• [RECORD EXCERPTS]:
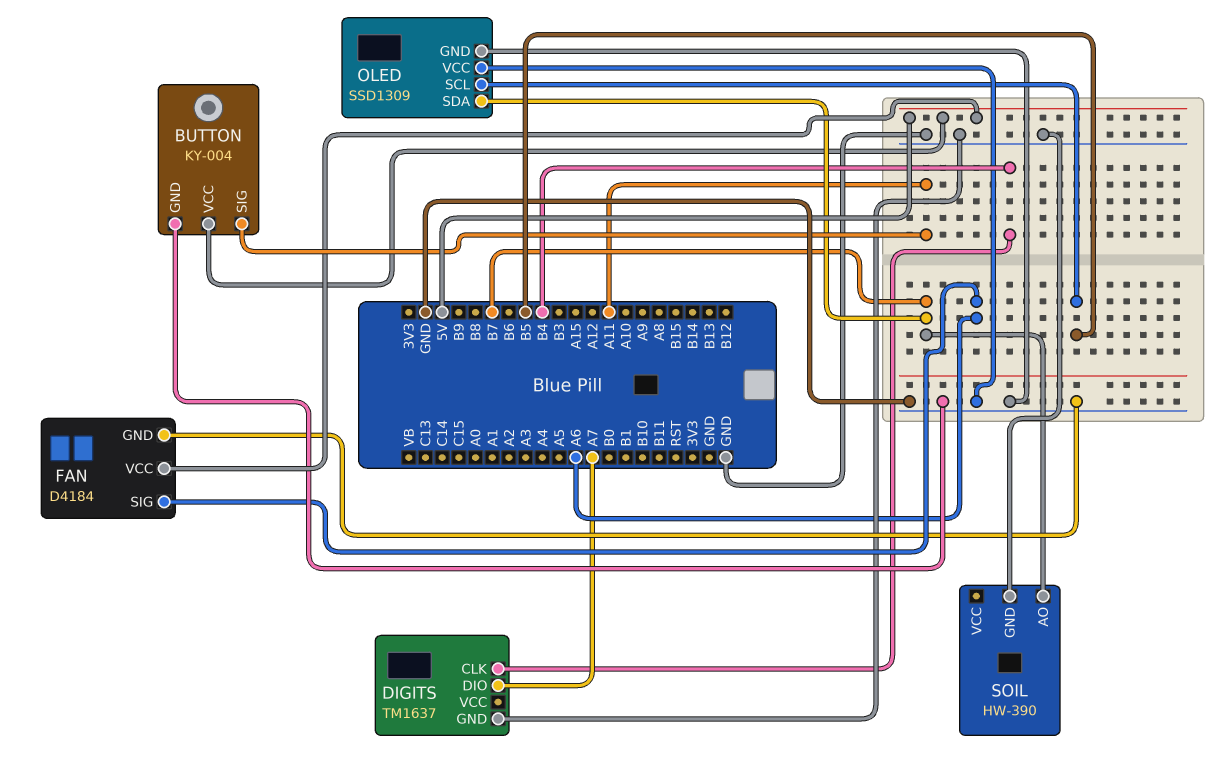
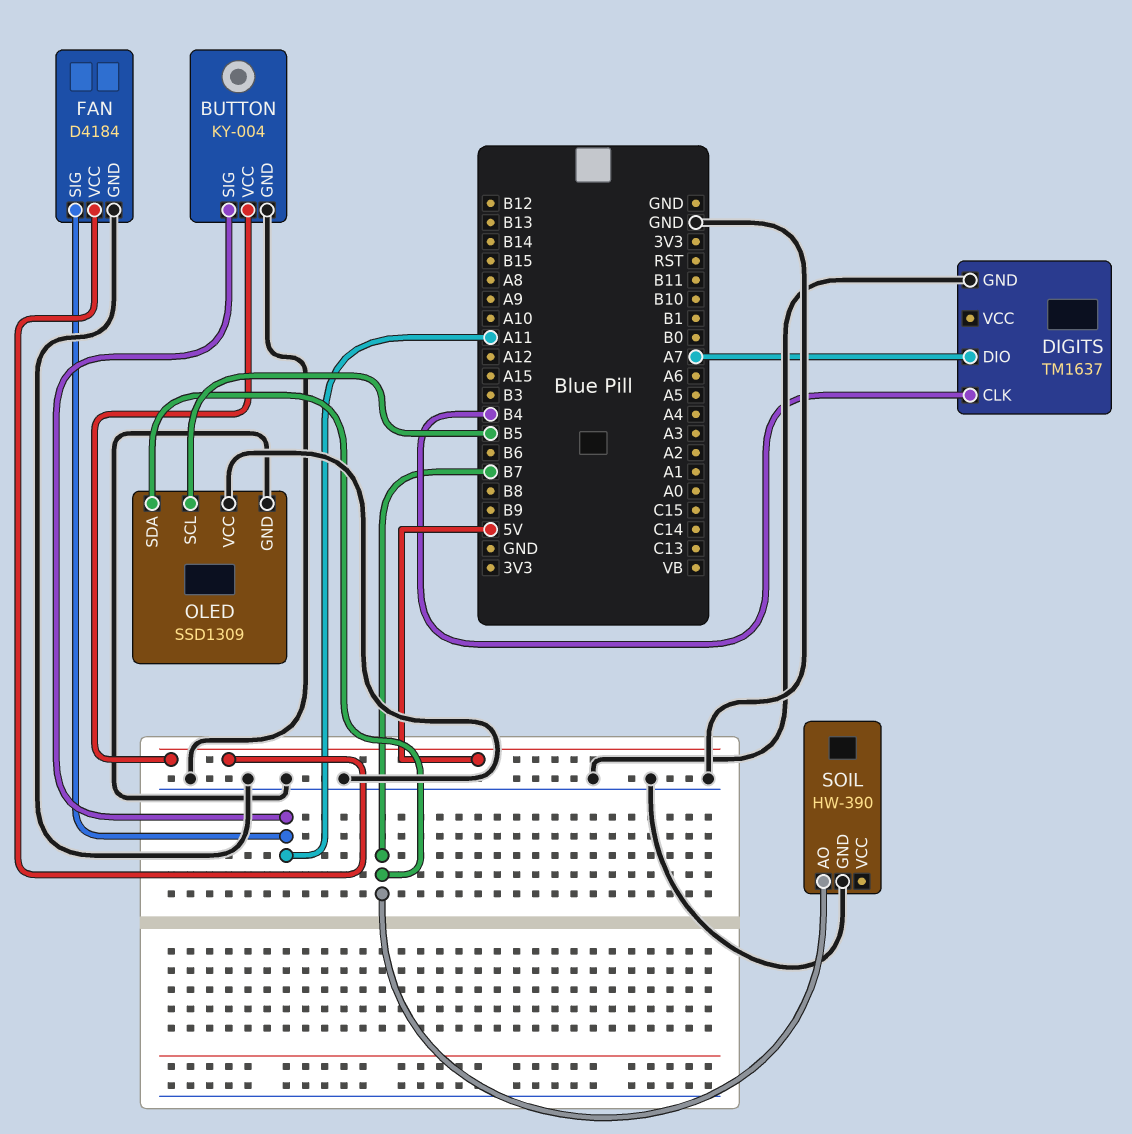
FAN pin SIG: A6 -> A11

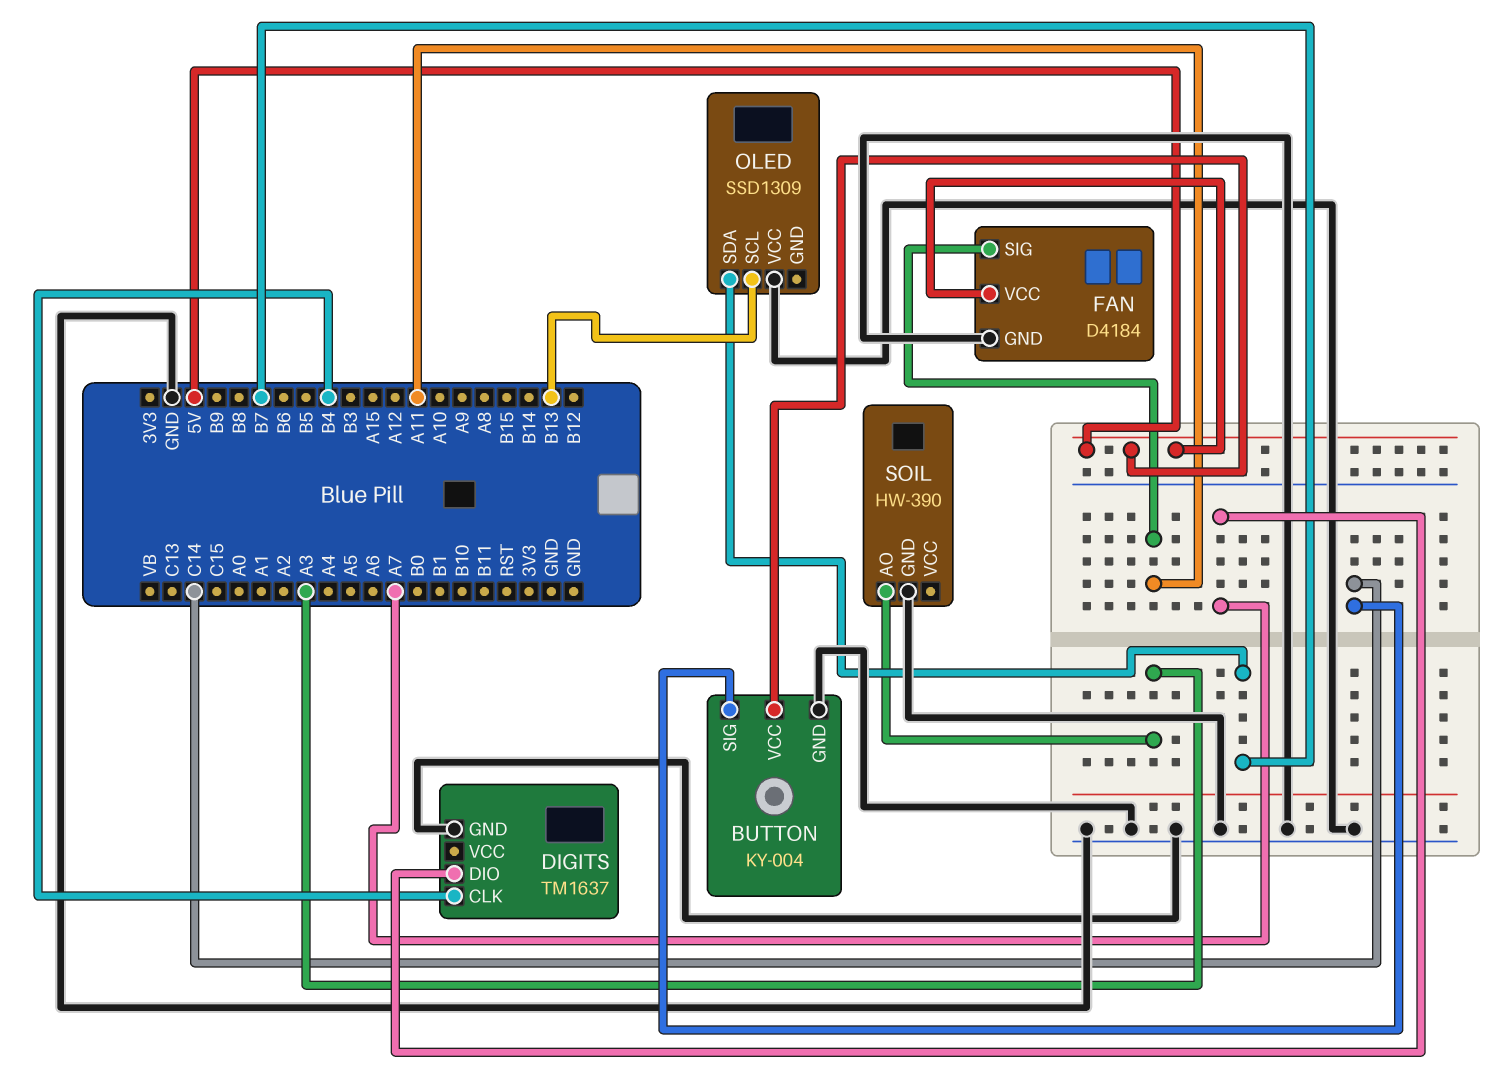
BUTTON pin SIG: A11 -> C14
OLED pin GND: GND -> none
OLED pin SCL: B5 -> B13
SOIL pin AO: B7 -> A3

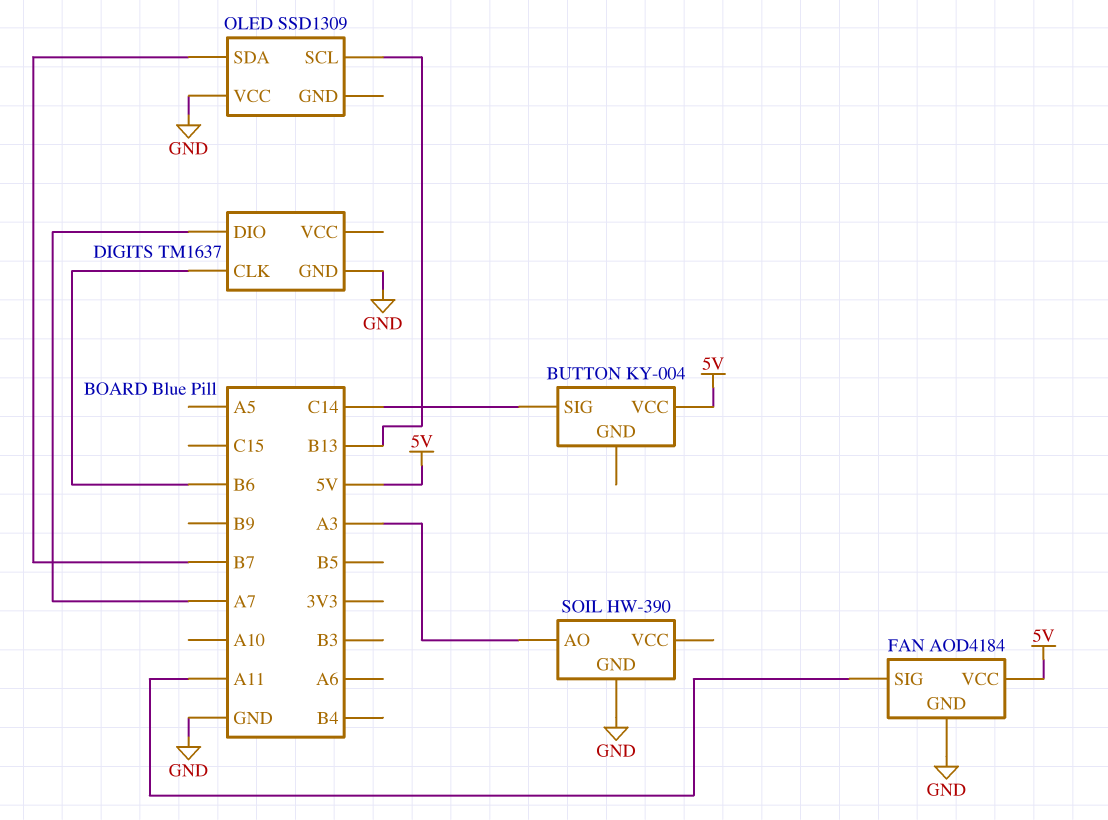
BUTTON pin GND: GND -> none
DIGITS pin CLK: B4 -> B6
FAN: D4184 -> AOD4184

• [PROBLEM DESCRIPTION]:
Output nothing but the entries above, exactly, once the pictures are removed.

• [RESULT OF THE EXERCISE]:
FAN pin SIG: A6 -> A11

BUTTON pin SIG: A11 -> C14
OLED pin GND: GND -> none
OLED pin SCL: B5 -> B13
SOIL pin AO: B7 -> A3

BUTTON pin GND: GND -> none
DIGITS pin CLK: B4 -> B6
FAN: D4184 -> AOD4184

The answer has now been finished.